Exactly as they appear, reproduce the lines from the one holding "(230, 122) = (207, 243): purple" through the last line of the material below.

Exercise data:
= = = =

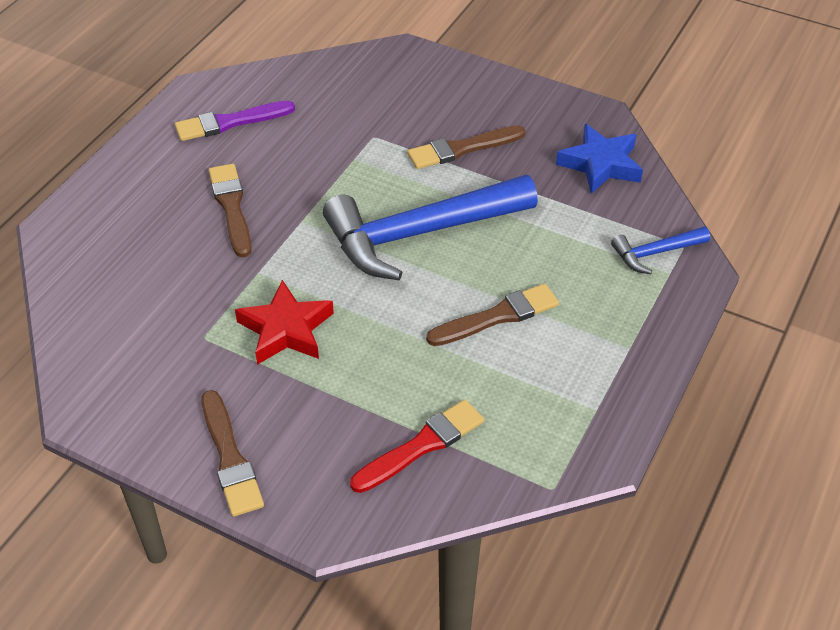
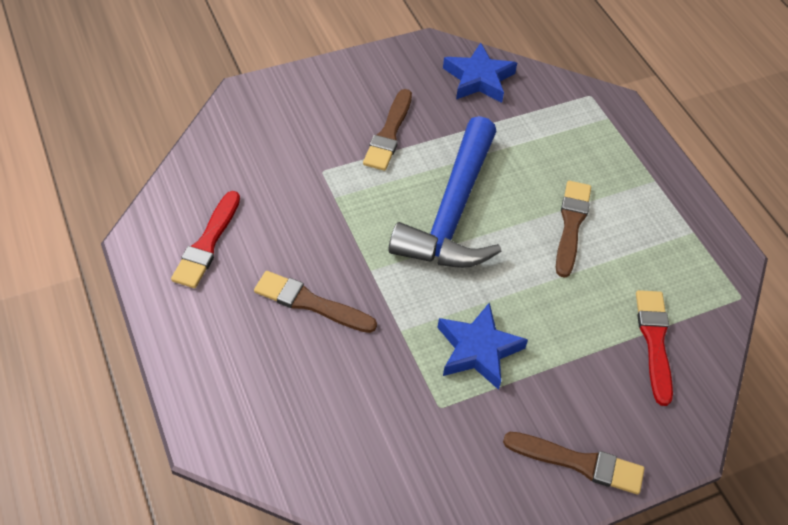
camera: 55 degrees left, 5 degrees up
(230, 122) = (207, 243): purple brush -> red brush
(286, 329) = (478, 350): red star -> blue star
(655, 253) = (585, 112): blue hammer -> none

= = = =

Answer to this exercise:
(230, 122) = (207, 243): purple brush -> red brush
(286, 329) = (478, 350): red star -> blue star
(655, 253) = (585, 112): blue hammer -> none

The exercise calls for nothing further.